BEGIN Source records

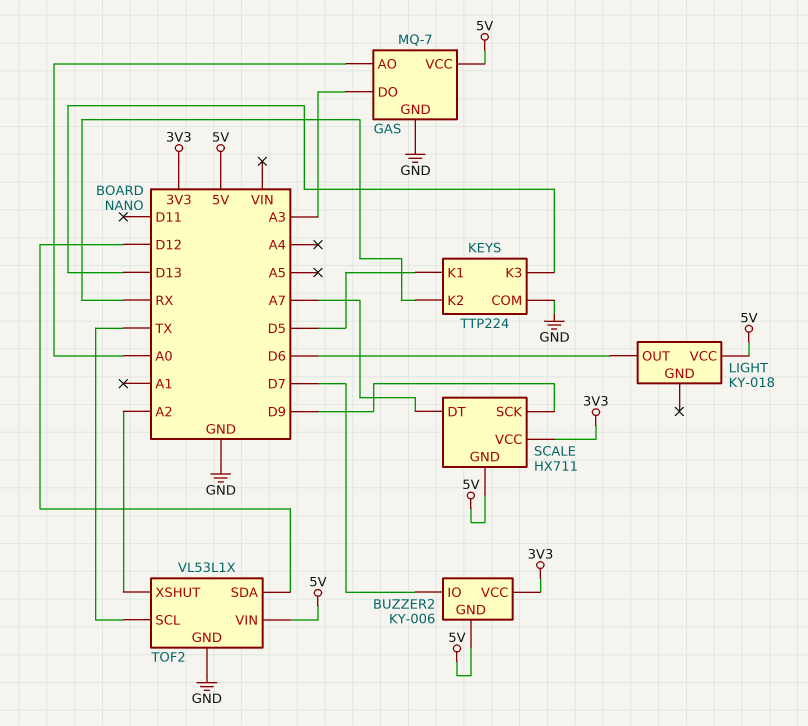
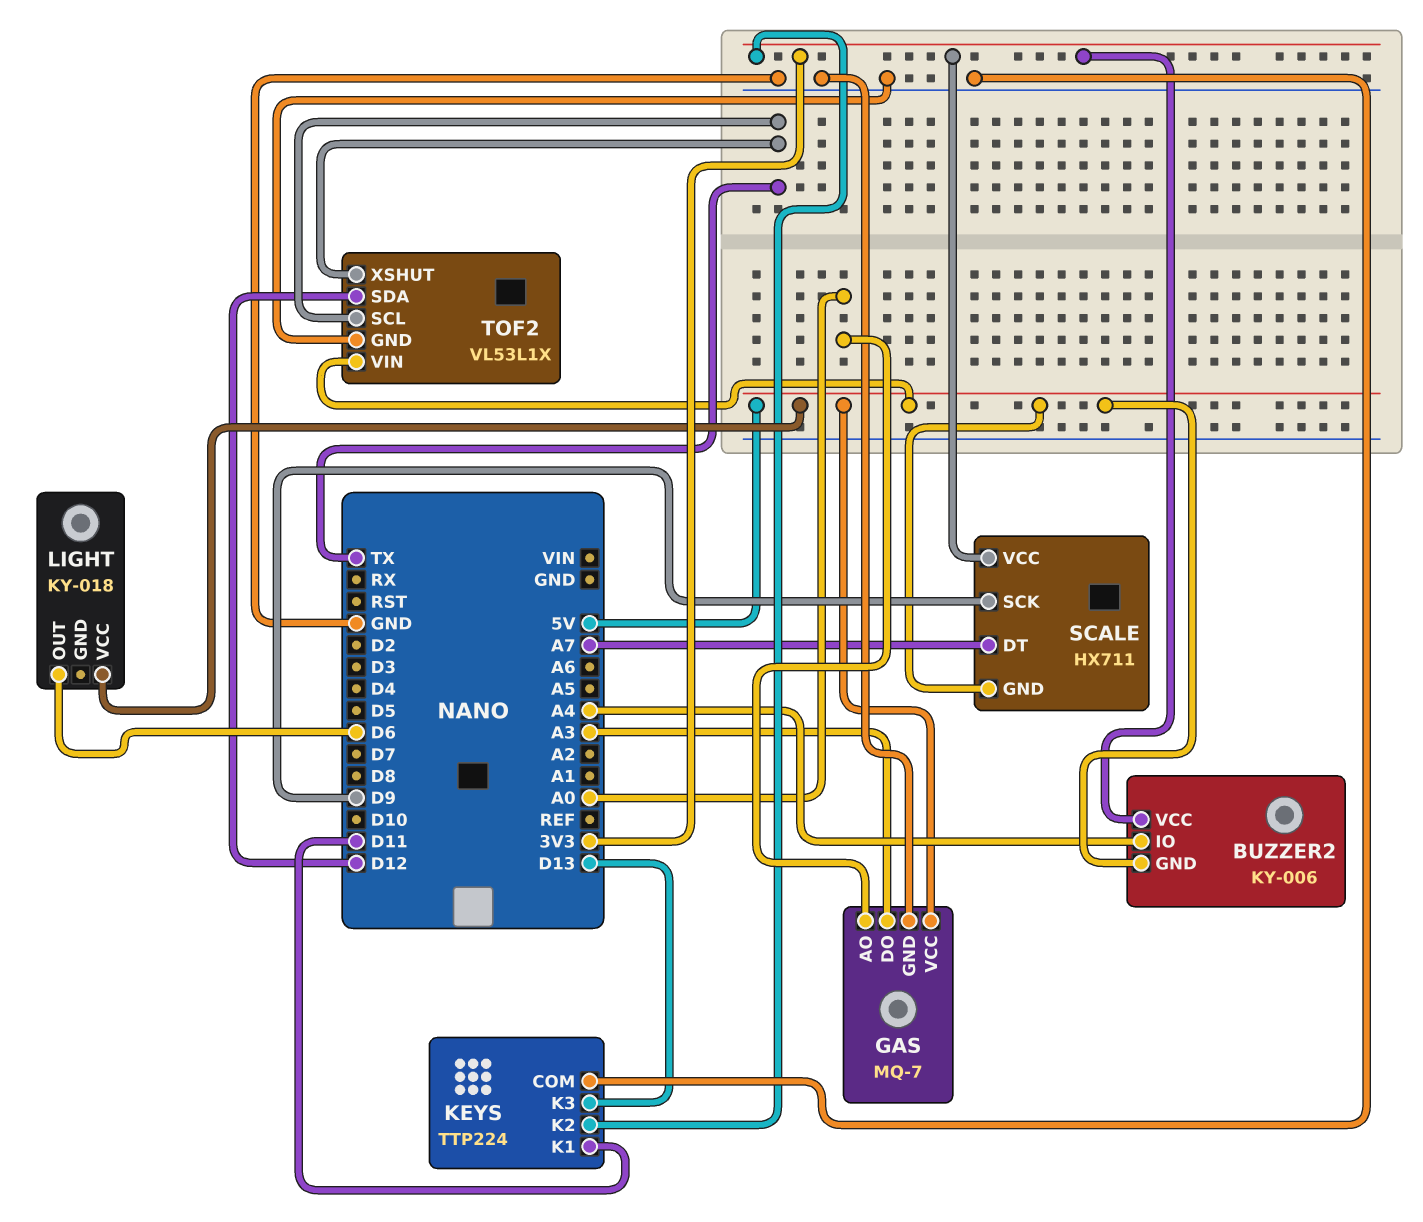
BUZZER2 pin IO: D7 -> A4
KEYS pin K1: D5 -> D11
KEYS pin K2: RX -> 3V3
TOF2 pin XSHUT: A2 -> TX

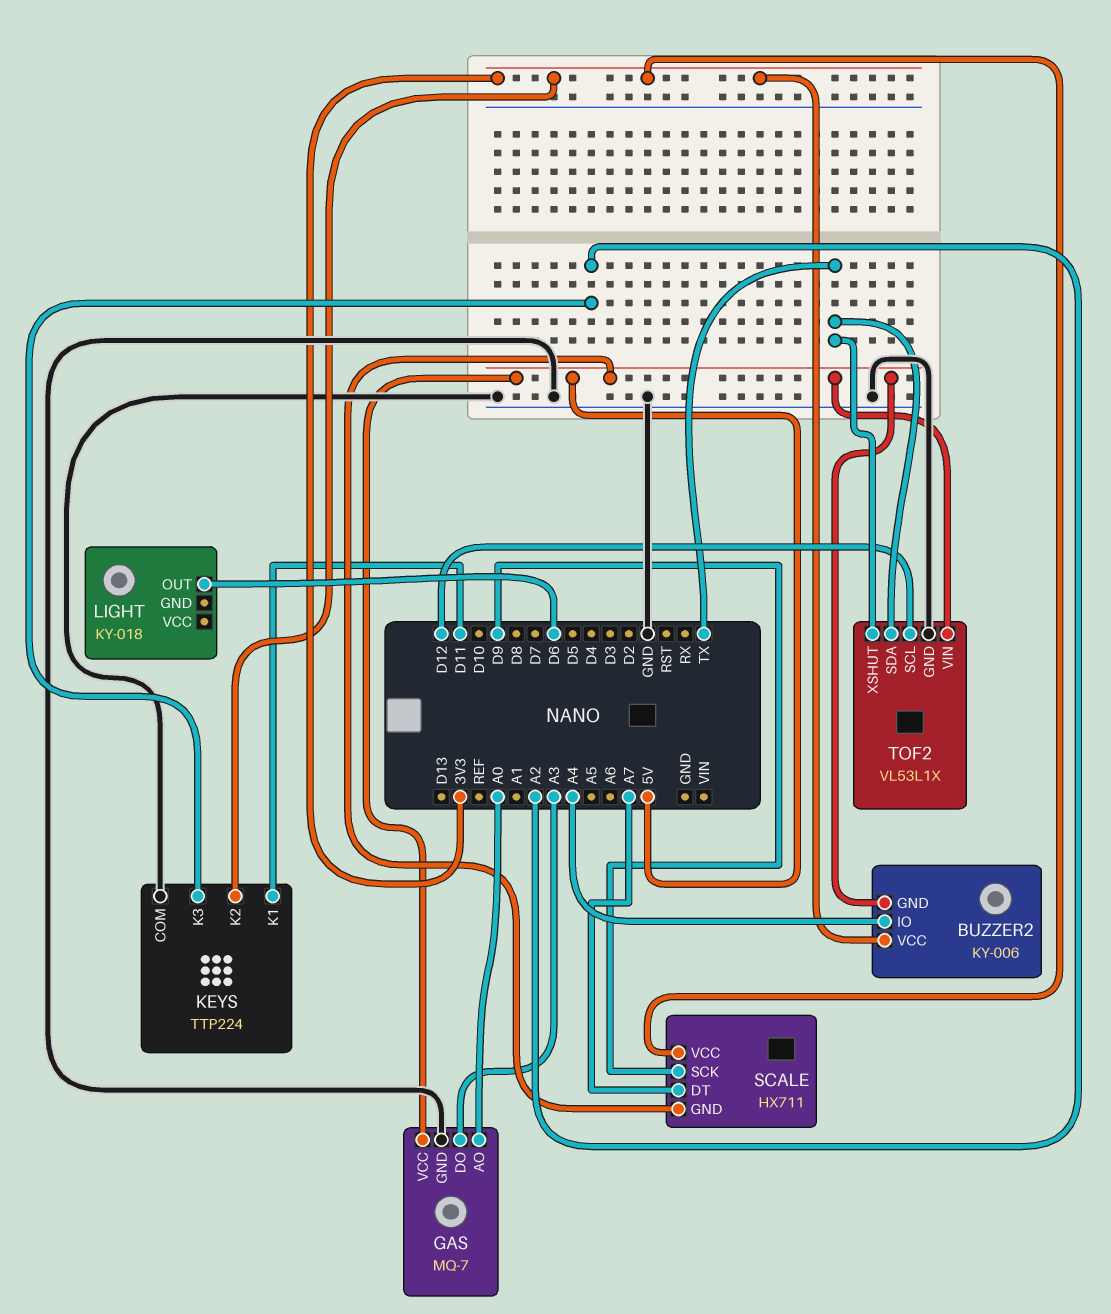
KEYS pin K3: D13 -> A2
LIGHT pin VCC: 5V -> none
TOF2 pin SCL: TX -> D12
TOF2 pin SDA: D12 -> TX

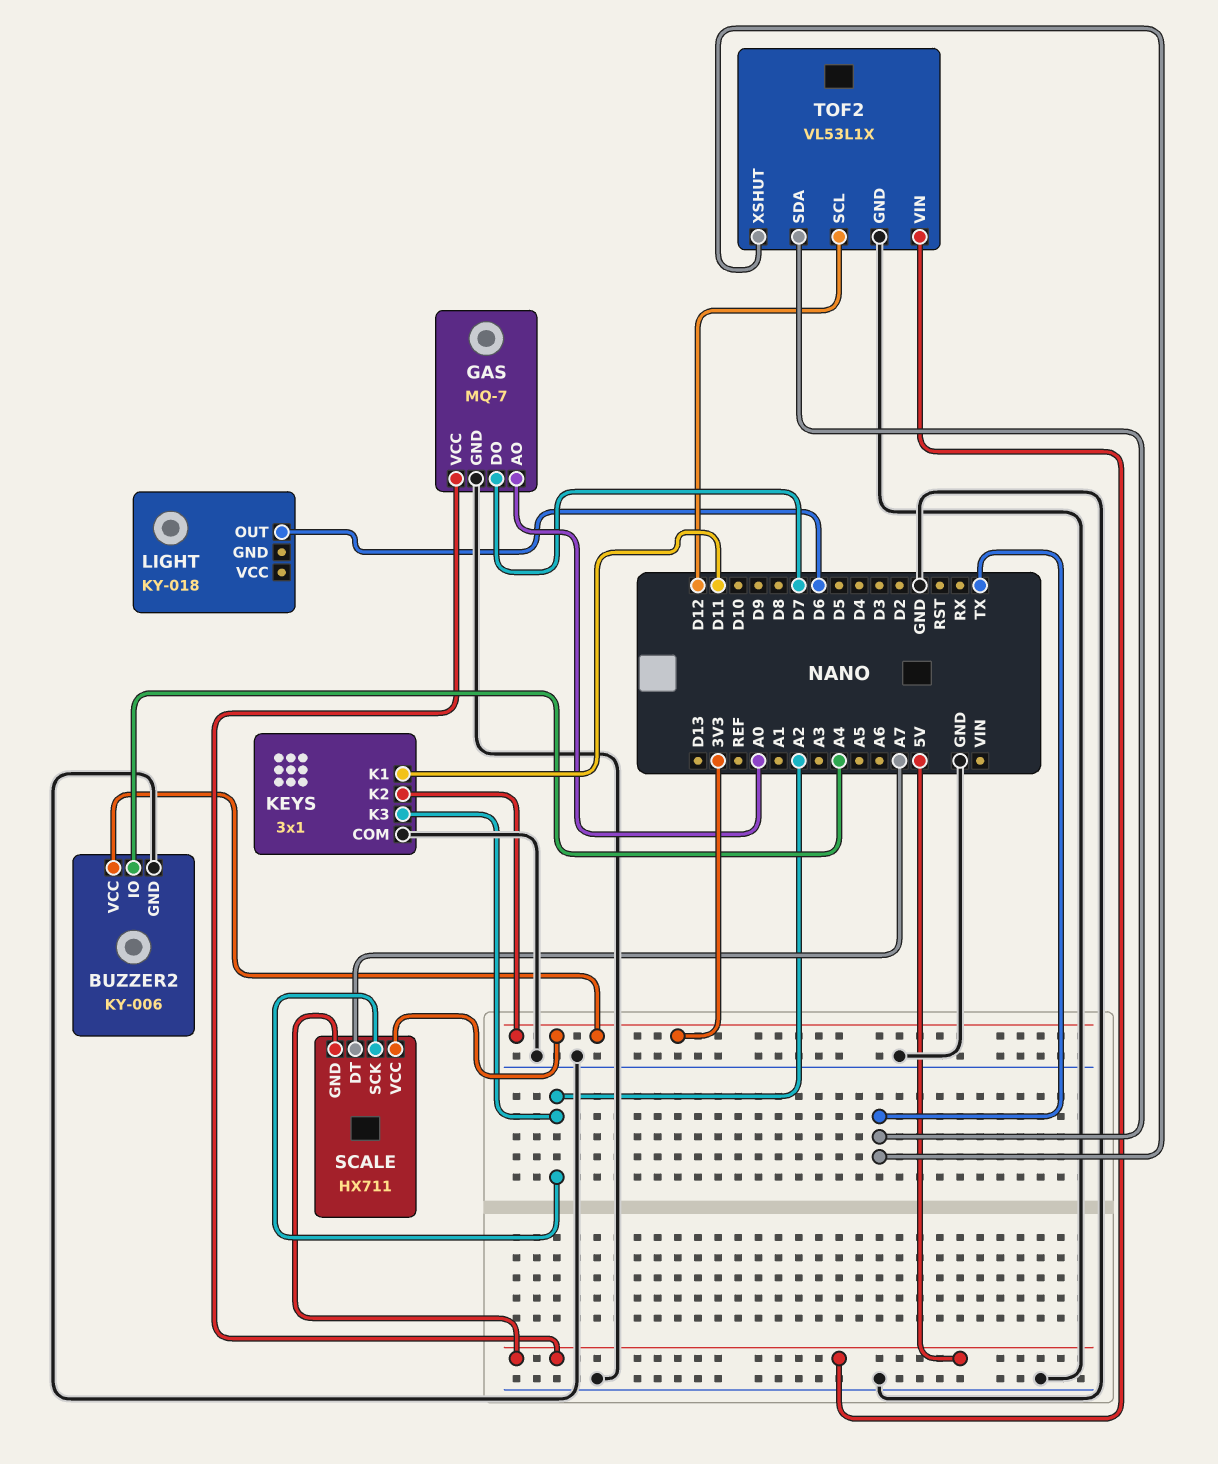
BUZZER2 pin GND: 5V -> GND
GAS pin DO: A3 -> D7
KEYS: TTP224 -> 3x1
SCALE pin SCK: D9 -> A2

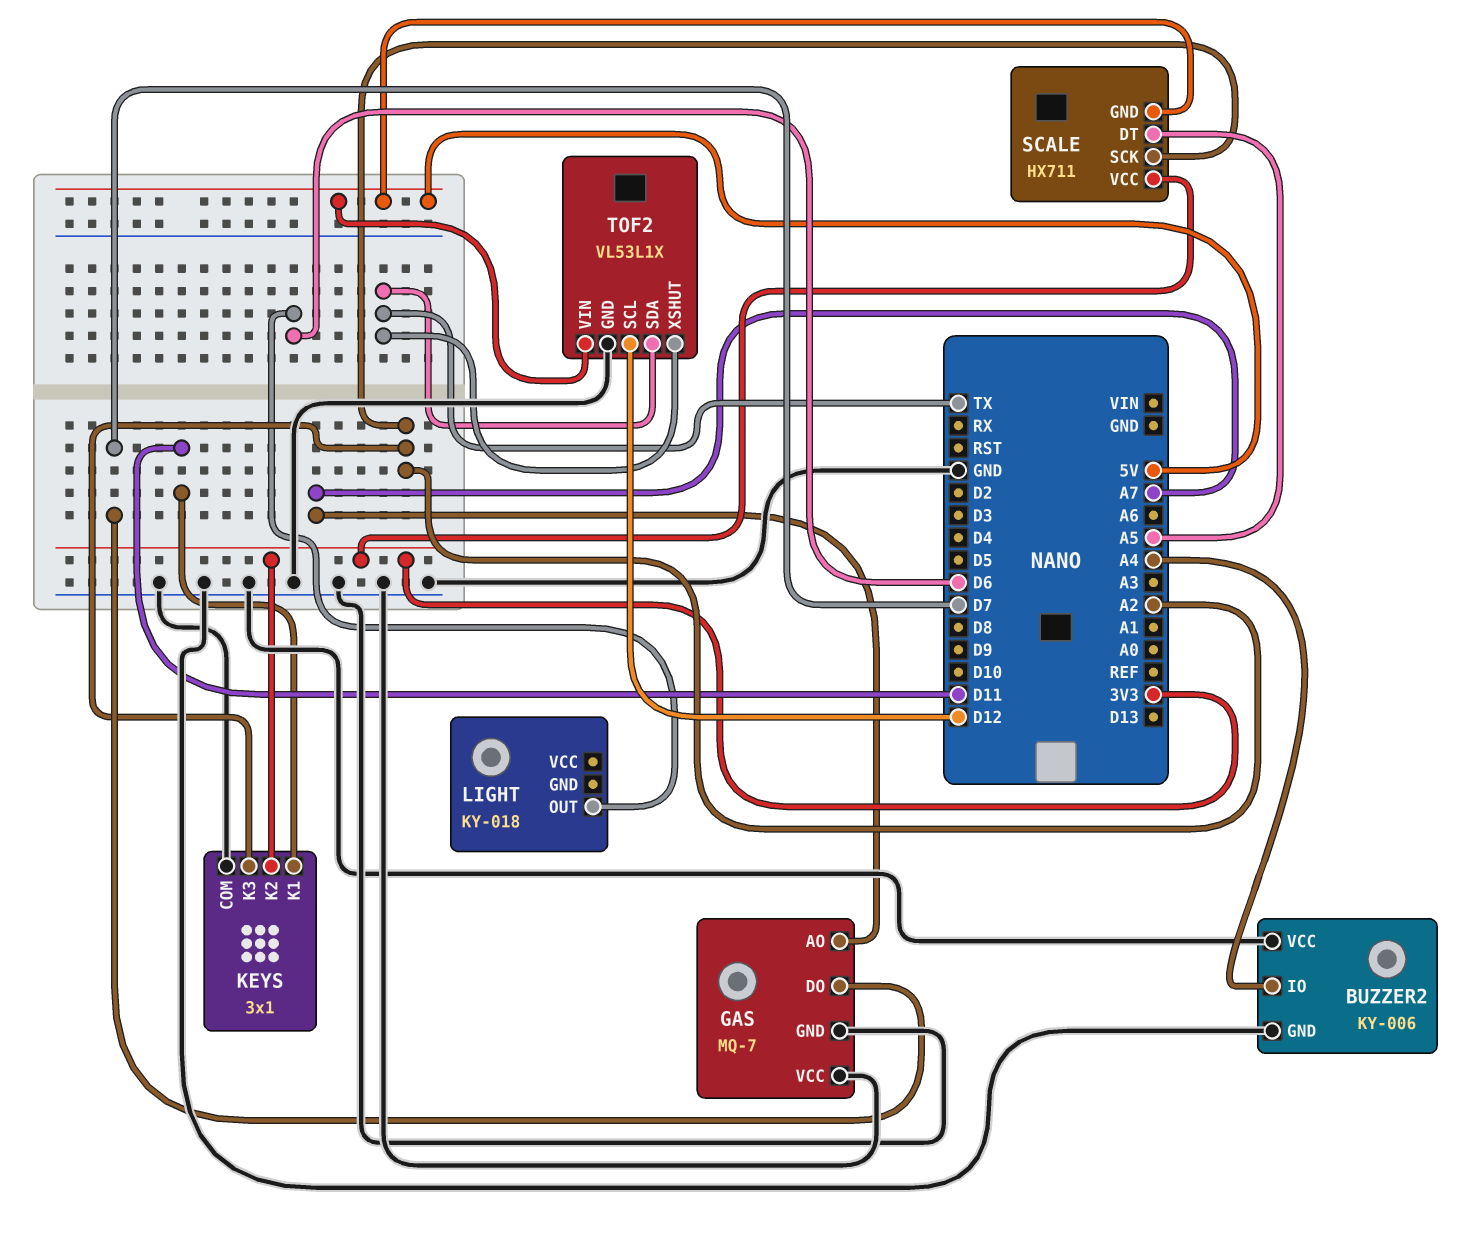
BUZZER2 pin VCC: 3V3 -> GND
GAS pin AO: A0 -> A7
GAS pin VCC: 5V -> GND
SCALE pin DT: A7 -> A5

END Source records

What to work on
Each entry above must be duplicated precisely; none of the pictures may be included.

Written response
BUZZER2 pin IO: D7 -> A4
KEYS pin K1: D5 -> D11
KEYS pin K2: RX -> 3V3
TOF2 pin XSHUT: A2 -> TX

KEYS pin K3: D13 -> A2
LIGHT pin VCC: 5V -> none
TOF2 pin SCL: TX -> D12
TOF2 pin SDA: D12 -> TX

BUZZER2 pin GND: 5V -> GND
GAS pin DO: A3 -> D7
KEYS: TTP224 -> 3x1
SCALE pin SCK: D9 -> A2

BUZZER2 pin VCC: 3V3 -> GND
GAS pin AO: A0 -> A7
GAS pin VCC: 5V -> GND
SCALE pin DT: A7 -> A5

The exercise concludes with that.